Search the material below for "cupcake" and copy every line where it occurs.

START Task input

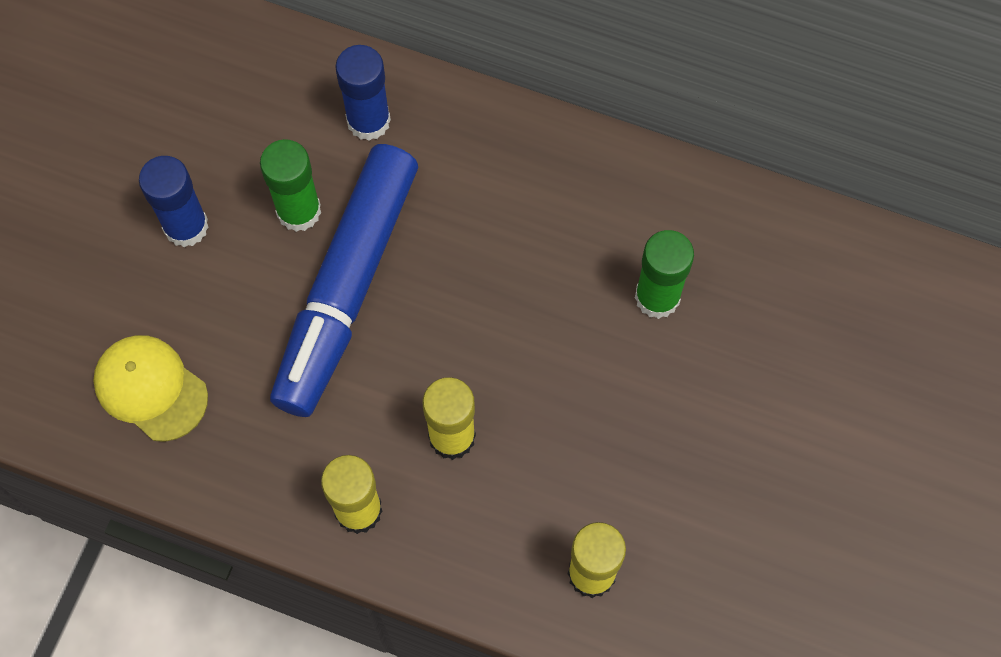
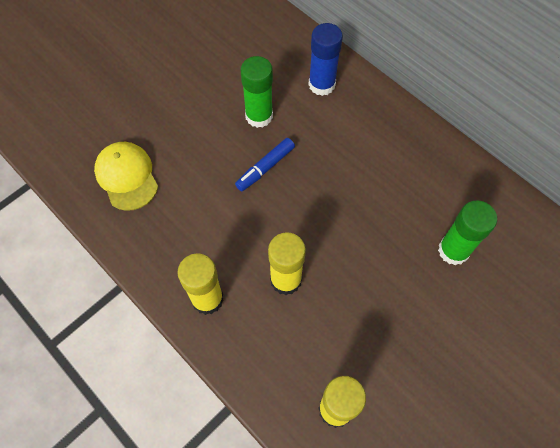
camera: 25 degrees right, 5 degrees down
(186, 226) = (193, 100): blue glue stick -> none
(347, 288) = (265, 168): blue marker -> blue marker, size x0.40

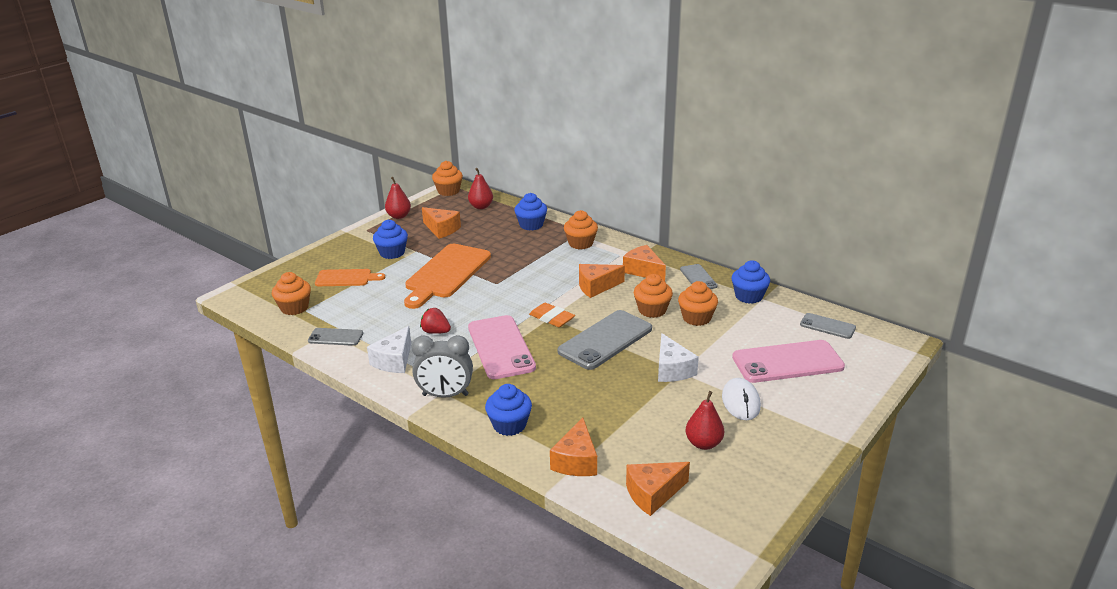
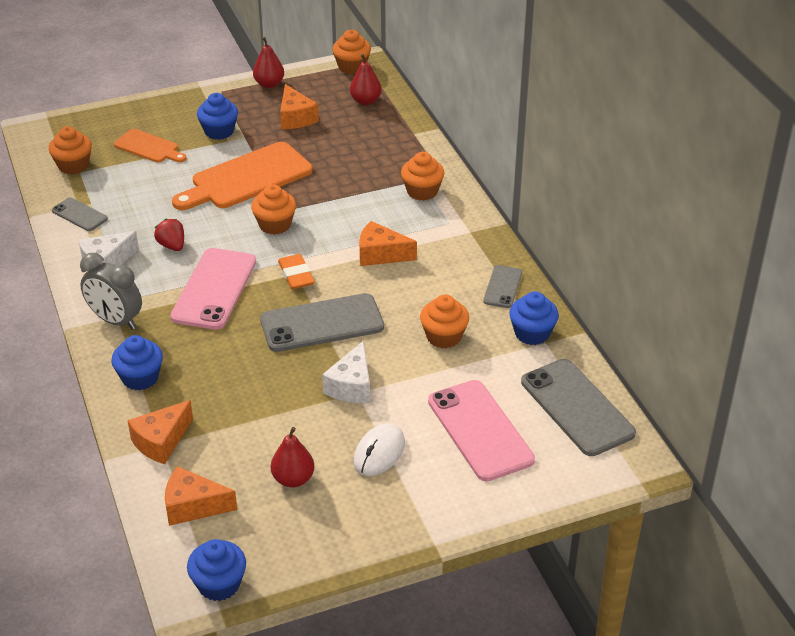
camera: 30 degrees right, 10 degrees up
(531, 225) = (394, 146): blue cupcake -> blue cupcake (219, 584)
(643, 271) = (452, 254): orange cheese -> none
(652, 310) = (407, 307): orange cupcake -> orange cupcake (275, 225)
(787, 362) = (480, 430): pink phone -> pink phone turned 45 degrees clockwise
(827, 326) = (577, 407): grey phone -> grey phone, size x1.90

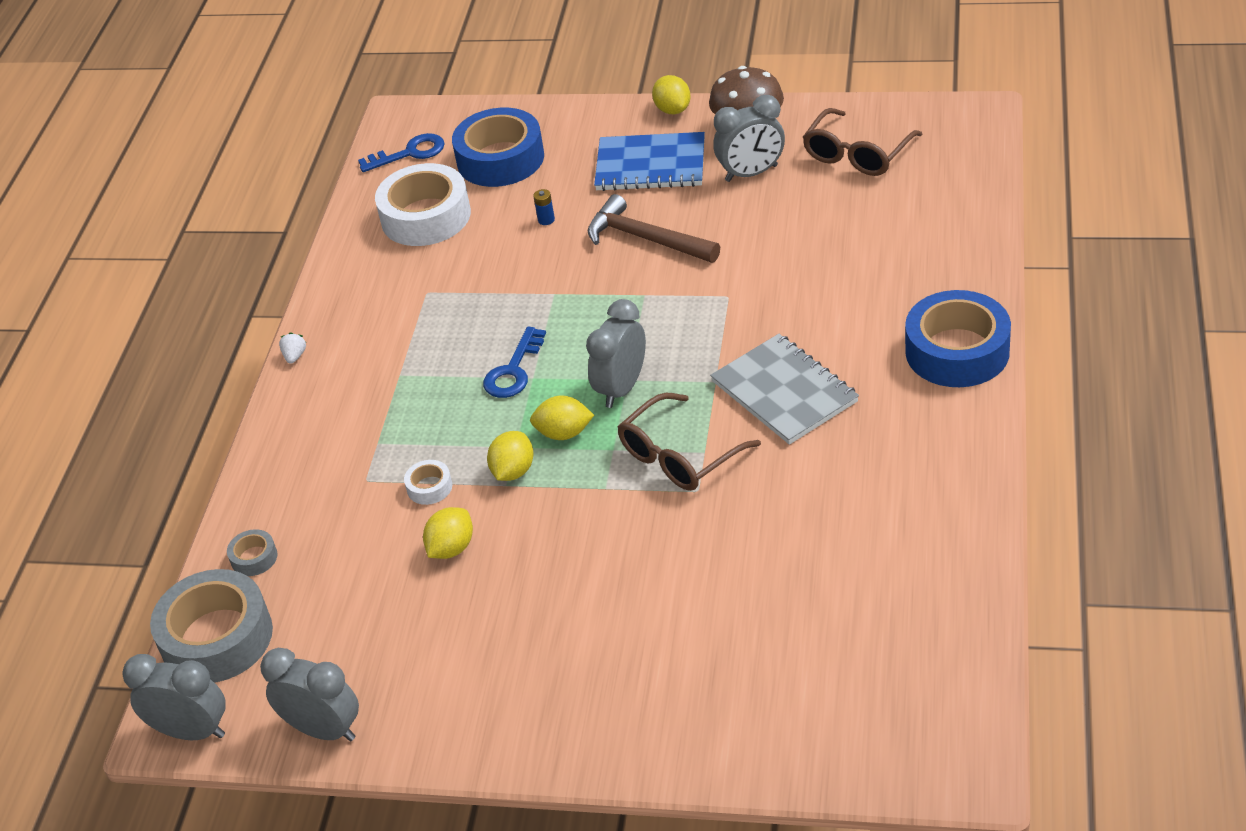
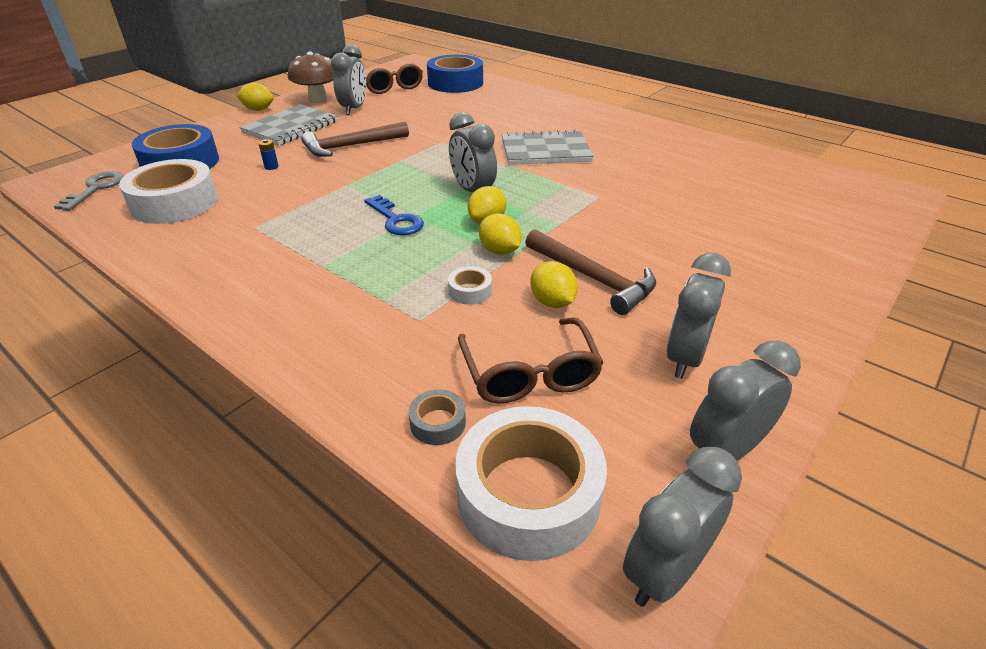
camera: 65 degrees left, 5 degrees down
(217, 638) = (528, 494): grey tape -> white tape
(295, 356) = (208, 309): white strawberry -> none
(409, 153) = (96, 189): blue key -> grey key
(428, 668) = (685, 358): none -> grey clock
(513, 558) = (593, 278): none -> brown hammer
(650, 165) = (291, 127): blue notebook -> grey notebook
(679, 456) = (561, 192): brown glasses -> brown glasses (530, 374)
(957, 351) = (573, 109): blue tape -> blue tape (455, 83)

END Task input

* Output
(531, 225) = (394, 146): blue cupcake -> blue cupcake (219, 584)
(652, 310) = (407, 307): orange cupcake -> orange cupcake (275, 225)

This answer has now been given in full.